● **How to complete this task**
Transcribe the following records in full, exactly as shown.

● **Input data**
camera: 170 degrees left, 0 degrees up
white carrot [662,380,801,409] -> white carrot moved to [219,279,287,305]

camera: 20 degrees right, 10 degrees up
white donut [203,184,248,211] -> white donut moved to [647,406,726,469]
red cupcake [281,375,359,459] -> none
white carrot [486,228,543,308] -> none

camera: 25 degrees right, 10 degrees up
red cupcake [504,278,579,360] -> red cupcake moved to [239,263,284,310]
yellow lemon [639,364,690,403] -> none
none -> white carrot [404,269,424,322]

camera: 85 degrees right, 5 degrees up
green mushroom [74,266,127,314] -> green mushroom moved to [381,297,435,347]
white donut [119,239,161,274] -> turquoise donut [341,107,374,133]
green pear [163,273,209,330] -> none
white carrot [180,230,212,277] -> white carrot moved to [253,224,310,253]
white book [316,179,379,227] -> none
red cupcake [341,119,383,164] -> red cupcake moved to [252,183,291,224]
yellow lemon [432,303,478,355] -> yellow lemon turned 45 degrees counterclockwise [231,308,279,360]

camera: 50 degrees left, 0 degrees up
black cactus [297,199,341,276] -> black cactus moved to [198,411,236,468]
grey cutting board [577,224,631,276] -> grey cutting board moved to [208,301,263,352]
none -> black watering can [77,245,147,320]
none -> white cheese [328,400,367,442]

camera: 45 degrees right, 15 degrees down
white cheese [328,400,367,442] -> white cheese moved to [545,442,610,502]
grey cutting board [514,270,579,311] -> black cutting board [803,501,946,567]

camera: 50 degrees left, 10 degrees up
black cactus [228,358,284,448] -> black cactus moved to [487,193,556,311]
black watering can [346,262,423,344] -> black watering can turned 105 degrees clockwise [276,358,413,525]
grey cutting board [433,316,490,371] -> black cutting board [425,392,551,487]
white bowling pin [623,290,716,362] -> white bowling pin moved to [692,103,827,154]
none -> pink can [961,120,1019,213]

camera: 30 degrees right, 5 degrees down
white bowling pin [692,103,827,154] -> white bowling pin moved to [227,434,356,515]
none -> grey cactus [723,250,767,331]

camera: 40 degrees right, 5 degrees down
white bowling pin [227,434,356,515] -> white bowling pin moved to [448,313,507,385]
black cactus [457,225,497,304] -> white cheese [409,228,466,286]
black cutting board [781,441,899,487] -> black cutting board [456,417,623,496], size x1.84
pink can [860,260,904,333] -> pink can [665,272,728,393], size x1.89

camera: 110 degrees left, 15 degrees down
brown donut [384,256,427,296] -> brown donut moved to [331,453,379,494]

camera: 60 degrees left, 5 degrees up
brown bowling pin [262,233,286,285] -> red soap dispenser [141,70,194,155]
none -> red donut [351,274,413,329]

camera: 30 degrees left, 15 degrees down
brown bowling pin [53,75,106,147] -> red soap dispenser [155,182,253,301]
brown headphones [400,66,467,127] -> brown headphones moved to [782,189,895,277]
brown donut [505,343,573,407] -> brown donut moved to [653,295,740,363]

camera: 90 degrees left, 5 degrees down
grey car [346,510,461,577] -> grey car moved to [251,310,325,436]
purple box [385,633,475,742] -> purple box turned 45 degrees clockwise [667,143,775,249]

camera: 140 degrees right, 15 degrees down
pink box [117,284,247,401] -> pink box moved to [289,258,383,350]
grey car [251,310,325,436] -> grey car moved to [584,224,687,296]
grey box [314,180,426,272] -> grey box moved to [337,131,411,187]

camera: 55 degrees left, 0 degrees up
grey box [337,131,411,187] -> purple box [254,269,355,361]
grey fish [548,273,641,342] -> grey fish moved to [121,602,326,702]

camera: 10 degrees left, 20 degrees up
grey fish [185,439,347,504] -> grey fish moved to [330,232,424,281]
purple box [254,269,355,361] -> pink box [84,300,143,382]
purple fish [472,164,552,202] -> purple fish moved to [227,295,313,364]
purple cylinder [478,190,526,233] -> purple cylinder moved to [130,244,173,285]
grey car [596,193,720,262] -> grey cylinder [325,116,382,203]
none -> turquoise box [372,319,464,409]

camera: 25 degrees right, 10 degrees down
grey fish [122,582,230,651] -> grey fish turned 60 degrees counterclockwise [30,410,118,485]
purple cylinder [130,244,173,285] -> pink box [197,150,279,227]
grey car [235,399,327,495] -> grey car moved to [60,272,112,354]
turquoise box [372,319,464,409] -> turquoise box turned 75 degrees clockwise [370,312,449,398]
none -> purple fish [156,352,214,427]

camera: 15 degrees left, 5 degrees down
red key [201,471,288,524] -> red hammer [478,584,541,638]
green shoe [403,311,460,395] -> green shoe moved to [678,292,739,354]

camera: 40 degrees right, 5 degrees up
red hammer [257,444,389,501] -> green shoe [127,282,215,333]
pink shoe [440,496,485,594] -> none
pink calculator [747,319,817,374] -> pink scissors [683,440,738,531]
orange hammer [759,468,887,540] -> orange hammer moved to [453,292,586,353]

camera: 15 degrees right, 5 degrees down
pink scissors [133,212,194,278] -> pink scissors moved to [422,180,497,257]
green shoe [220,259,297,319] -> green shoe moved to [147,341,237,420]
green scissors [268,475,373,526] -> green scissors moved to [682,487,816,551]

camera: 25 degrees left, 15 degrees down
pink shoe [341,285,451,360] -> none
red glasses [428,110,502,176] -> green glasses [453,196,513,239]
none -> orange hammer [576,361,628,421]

● **Solution to the exercise**
camera: 170 degrees left, 0 degrees up
white carrot [662,380,801,409] -> white carrot moved to [219,279,287,305]

camera: 20 degrees right, 10 degrees up
white donut [203,184,248,211] -> white donut moved to [647,406,726,469]
red cupcake [281,375,359,459] -> none
white carrot [486,228,543,308] -> none

camera: 25 degrees right, 10 degrees up
red cupcake [504,278,579,360] -> red cupcake moved to [239,263,284,310]
yellow lemon [639,364,690,403] -> none
none -> white carrot [404,269,424,322]

camera: 85 degrees right, 5 degrees up
green mushroom [74,266,127,314] -> green mushroom moved to [381,297,435,347]
white donut [119,239,161,274] -> turquoise donut [341,107,374,133]
green pear [163,273,209,330] -> none
white carrot [180,230,212,277] -> white carrot moved to [253,224,310,253]
white book [316,179,379,227] -> none
red cupcake [341,119,383,164] -> red cupcake moved to [252,183,291,224]
yellow lemon [432,303,478,355] -> yellow lemon turned 45 degrees counterclockwise [231,308,279,360]

camera: 50 degrees left, 0 degrees up
black cactus [297,199,341,276] -> black cactus moved to [198,411,236,468]
grey cutting board [577,224,631,276] -> grey cutting board moved to [208,301,263,352]
none -> black watering can [77,245,147,320]
none -> white cheese [328,400,367,442]

camera: 45 degrees right, 15 degrees down
white cheese [328,400,367,442] -> white cheese moved to [545,442,610,502]
grey cutting board [514,270,579,311] -> black cutting board [803,501,946,567]

camera: 50 degrees left, 10 degrees up
black cactus [228,358,284,448] -> black cactus moved to [487,193,556,311]
black watering can [346,262,423,344] -> black watering can turned 105 degrees clockwise [276,358,413,525]
grey cutting board [433,316,490,371] -> black cutting board [425,392,551,487]
white bowling pin [623,290,716,362] -> white bowling pin moved to [692,103,827,154]
none -> pink can [961,120,1019,213]

camera: 30 degrees right, 5 degrees down
white bowling pin [692,103,827,154] -> white bowling pin moved to [227,434,356,515]
none -> grey cactus [723,250,767,331]

camera: 40 degrees right, 5 degrees down
white bowling pin [227,434,356,515] -> white bowling pin moved to [448,313,507,385]
black cactus [457,225,497,304] -> white cheese [409,228,466,286]
black cutting board [781,441,899,487] -> black cutting board [456,417,623,496], size x1.84
pink can [860,260,904,333] -> pink can [665,272,728,393], size x1.89

camera: 110 degrees left, 15 degrees down
brown donut [384,256,427,296] -> brown donut moved to [331,453,379,494]

camera: 60 degrees left, 5 degrees up
brown bowling pin [262,233,286,285] -> red soap dispenser [141,70,194,155]
none -> red donut [351,274,413,329]

camera: 30 degrees left, 15 degrees down
brown bowling pin [53,75,106,147] -> red soap dispenser [155,182,253,301]
brown headphones [400,66,467,127] -> brown headphones moved to [782,189,895,277]
brown donut [505,343,573,407] -> brown donut moved to [653,295,740,363]

camera: 90 degrees left, 5 degrees down
grey car [346,510,461,577] -> grey car moved to [251,310,325,436]
purple box [385,633,475,742] -> purple box turned 45 degrees clockwise [667,143,775,249]

camera: 140 degrees right, 15 degrees down
pink box [117,284,247,401] -> pink box moved to [289,258,383,350]
grey car [251,310,325,436] -> grey car moved to [584,224,687,296]
grey box [314,180,426,272] -> grey box moved to [337,131,411,187]

camera: 55 degrees left, 0 degrees up
grey box [337,131,411,187] -> purple box [254,269,355,361]
grey fish [548,273,641,342] -> grey fish moved to [121,602,326,702]

camera: 10 degrees left, 20 degrees up
grey fish [185,439,347,504] -> grey fish moved to [330,232,424,281]
purple box [254,269,355,361] -> pink box [84,300,143,382]
purple fish [472,164,552,202] -> purple fish moved to [227,295,313,364]
purple cylinder [478,190,526,233] -> purple cylinder moved to [130,244,173,285]
grey car [596,193,720,262] -> grey cylinder [325,116,382,203]
none -> turquoise box [372,319,464,409]

camera: 25 degrees right, 10 degrees down
grey fish [122,582,230,651] -> grey fish turned 60 degrees counterclockwise [30,410,118,485]
purple cylinder [130,244,173,285] -> pink box [197,150,279,227]
grey car [235,399,327,495] -> grey car moved to [60,272,112,354]
turquoise box [372,319,464,409] -> turquoise box turned 75 degrees clockwise [370,312,449,398]
none -> purple fish [156,352,214,427]

camera: 15 degrees left, 5 degrees down
red key [201,471,288,524] -> red hammer [478,584,541,638]
green shoe [403,311,460,395] -> green shoe moved to [678,292,739,354]

camera: 40 degrees right, 5 degrees up
red hammer [257,444,389,501] -> green shoe [127,282,215,333]
pink shoe [440,496,485,594] -> none
pink calculator [747,319,817,374] -> pink scissors [683,440,738,531]
orange hammer [759,468,887,540] -> orange hammer moved to [453,292,586,353]

camera: 15 degrees right, 5 degrees down
pink scissors [133,212,194,278] -> pink scissors moved to [422,180,497,257]
green shoe [220,259,297,319] -> green shoe moved to [147,341,237,420]
green scissors [268,475,373,526] -> green scissors moved to [682,487,816,551]

camera: 25 degrees left, 15 degrees down
pink shoe [341,285,451,360] -> none
red glasses [428,110,502,176] -> green glasses [453,196,513,239]
none -> orange hammer [576,361,628,421]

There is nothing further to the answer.